_Problem to work on:_ Write out only the lines running from the one that contains "yellow button: 3 -> 1" to the end of the material, both ends included.

_Extracted information:_
^^^^^^^^

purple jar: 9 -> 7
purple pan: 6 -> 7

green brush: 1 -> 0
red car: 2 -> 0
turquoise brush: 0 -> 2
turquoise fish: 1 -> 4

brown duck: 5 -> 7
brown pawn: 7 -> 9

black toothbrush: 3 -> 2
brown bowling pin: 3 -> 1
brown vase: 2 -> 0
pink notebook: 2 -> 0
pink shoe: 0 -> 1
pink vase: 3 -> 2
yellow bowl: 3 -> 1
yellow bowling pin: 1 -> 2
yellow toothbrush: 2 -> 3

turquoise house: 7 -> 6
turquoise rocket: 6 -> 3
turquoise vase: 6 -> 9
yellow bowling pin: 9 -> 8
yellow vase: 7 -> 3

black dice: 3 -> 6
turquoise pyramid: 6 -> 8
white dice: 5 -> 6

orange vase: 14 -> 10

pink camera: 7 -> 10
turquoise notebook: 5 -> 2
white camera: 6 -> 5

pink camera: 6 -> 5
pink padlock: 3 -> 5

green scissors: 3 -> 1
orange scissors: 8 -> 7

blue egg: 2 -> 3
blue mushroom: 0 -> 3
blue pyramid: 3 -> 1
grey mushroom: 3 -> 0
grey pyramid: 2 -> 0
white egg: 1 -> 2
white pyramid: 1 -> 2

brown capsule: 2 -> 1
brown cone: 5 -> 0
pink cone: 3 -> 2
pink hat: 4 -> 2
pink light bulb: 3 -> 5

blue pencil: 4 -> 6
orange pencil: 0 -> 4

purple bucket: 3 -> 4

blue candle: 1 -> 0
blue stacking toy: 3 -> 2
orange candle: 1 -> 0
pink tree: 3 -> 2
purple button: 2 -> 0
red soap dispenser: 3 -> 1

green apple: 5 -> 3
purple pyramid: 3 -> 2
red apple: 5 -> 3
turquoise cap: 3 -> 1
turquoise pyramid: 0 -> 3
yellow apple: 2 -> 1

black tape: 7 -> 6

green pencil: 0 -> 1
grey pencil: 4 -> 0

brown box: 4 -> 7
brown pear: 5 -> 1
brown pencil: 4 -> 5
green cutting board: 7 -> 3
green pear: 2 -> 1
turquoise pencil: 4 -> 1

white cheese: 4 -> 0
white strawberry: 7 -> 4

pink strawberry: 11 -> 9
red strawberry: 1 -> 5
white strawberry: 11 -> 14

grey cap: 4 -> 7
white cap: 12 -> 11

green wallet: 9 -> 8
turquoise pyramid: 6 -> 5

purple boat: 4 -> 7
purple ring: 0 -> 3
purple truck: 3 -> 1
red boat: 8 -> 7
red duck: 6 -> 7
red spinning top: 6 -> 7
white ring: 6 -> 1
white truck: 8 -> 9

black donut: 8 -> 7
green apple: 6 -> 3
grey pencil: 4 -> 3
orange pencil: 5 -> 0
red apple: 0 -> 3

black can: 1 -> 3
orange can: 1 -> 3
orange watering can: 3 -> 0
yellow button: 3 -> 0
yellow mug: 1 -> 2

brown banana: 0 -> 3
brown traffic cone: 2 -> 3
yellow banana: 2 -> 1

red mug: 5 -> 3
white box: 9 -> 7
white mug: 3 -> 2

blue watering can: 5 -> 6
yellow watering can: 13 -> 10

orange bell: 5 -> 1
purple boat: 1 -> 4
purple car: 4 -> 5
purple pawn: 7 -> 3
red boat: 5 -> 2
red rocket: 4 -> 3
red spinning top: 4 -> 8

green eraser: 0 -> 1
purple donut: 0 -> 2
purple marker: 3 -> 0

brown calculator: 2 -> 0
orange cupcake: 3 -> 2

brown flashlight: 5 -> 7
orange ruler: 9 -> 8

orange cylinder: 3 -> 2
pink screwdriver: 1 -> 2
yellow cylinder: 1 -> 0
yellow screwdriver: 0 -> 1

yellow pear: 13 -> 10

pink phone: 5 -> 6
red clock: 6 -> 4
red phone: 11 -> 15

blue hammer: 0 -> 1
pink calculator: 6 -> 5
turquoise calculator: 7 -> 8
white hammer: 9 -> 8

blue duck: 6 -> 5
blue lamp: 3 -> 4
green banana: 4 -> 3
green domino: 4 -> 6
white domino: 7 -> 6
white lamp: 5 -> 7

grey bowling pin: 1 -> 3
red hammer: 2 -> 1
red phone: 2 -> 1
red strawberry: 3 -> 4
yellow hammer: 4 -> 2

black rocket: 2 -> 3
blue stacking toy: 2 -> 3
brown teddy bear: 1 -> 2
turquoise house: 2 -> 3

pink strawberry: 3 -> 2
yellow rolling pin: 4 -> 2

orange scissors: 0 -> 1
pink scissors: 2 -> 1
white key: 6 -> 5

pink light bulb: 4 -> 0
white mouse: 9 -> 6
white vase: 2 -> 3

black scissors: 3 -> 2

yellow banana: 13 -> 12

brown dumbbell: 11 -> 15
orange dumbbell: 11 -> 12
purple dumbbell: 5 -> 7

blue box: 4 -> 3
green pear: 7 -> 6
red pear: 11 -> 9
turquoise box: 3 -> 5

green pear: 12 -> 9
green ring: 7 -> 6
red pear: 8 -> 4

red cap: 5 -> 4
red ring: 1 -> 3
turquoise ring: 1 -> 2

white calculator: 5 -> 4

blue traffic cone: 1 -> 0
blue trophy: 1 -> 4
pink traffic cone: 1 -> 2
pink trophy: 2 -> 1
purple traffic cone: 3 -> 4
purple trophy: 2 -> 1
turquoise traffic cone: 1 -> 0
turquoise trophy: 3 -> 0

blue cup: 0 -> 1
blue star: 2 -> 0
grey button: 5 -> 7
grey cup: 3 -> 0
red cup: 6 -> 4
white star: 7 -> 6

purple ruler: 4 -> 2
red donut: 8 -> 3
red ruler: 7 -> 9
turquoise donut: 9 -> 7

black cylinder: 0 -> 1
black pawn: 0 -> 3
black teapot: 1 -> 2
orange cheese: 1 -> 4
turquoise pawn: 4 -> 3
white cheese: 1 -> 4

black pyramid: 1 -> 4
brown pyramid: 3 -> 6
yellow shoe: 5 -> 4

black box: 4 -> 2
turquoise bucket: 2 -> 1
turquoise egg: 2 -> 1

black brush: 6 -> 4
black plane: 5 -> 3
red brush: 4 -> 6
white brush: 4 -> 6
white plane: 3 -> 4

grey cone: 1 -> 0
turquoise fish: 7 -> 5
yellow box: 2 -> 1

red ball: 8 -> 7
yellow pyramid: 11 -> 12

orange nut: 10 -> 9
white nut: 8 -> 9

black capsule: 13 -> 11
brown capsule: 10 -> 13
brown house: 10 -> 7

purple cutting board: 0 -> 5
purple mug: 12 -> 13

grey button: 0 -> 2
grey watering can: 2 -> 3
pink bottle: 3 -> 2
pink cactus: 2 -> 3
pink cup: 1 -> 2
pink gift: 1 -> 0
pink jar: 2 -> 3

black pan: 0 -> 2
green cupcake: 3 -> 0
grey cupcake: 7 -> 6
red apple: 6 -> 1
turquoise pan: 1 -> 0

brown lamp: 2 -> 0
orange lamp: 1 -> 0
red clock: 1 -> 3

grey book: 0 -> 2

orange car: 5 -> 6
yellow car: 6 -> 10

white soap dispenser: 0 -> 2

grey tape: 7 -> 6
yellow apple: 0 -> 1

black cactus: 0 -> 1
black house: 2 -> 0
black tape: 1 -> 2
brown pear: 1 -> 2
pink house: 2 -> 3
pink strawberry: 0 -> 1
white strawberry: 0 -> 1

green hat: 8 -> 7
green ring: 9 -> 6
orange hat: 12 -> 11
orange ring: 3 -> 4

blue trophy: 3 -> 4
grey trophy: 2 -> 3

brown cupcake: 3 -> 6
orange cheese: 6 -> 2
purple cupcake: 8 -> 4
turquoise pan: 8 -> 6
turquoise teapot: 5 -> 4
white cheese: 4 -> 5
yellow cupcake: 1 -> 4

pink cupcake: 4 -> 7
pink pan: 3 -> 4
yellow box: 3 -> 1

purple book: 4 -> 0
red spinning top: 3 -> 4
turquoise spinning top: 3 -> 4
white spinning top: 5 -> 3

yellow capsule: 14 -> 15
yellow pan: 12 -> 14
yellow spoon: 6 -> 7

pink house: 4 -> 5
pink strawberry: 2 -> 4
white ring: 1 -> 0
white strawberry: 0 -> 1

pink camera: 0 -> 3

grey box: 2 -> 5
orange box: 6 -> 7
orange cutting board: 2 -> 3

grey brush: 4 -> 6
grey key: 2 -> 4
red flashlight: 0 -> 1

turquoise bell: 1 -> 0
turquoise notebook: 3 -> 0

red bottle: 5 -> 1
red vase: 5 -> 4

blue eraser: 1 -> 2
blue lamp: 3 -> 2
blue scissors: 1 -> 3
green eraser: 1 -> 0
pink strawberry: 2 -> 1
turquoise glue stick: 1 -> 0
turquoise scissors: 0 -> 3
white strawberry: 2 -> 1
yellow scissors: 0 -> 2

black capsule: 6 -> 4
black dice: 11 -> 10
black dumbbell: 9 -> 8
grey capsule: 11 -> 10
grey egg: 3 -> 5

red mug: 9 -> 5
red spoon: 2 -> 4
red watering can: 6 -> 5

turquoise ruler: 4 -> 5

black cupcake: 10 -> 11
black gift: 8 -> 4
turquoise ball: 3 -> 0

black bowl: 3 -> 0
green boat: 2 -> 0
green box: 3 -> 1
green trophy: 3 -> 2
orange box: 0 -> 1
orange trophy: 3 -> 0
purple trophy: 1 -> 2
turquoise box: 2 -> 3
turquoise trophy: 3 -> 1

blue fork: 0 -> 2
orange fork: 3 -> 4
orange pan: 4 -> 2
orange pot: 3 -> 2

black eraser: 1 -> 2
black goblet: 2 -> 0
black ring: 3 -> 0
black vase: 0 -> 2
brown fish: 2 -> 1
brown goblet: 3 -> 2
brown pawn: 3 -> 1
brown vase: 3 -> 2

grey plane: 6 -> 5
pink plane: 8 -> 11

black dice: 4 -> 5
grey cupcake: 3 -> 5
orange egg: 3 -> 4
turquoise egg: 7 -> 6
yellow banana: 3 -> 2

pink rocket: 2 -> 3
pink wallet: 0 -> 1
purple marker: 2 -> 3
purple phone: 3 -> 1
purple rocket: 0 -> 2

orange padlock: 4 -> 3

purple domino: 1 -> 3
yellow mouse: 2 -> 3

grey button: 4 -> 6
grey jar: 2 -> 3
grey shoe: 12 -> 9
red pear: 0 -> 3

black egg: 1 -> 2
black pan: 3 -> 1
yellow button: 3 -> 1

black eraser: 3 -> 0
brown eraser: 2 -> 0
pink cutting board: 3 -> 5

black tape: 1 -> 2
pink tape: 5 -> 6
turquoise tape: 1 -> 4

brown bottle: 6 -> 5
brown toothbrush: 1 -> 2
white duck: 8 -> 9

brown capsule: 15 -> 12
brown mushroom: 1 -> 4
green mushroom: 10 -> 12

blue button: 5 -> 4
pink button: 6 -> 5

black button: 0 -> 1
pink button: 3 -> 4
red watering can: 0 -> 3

^^^^^^^^

_Output of the task:_
yellow button: 3 -> 1

black eraser: 3 -> 0
brown eraser: 2 -> 0
pink cutting board: 3 -> 5

black tape: 1 -> 2
pink tape: 5 -> 6
turquoise tape: 1 -> 4

brown bottle: 6 -> 5
brown toothbrush: 1 -> 2
white duck: 8 -> 9

brown capsule: 15 -> 12
brown mushroom: 1 -> 4
green mushroom: 10 -> 12

blue button: 5 -> 4
pink button: 6 -> 5

black button: 0 -> 1
pink button: 3 -> 4
red watering can: 0 -> 3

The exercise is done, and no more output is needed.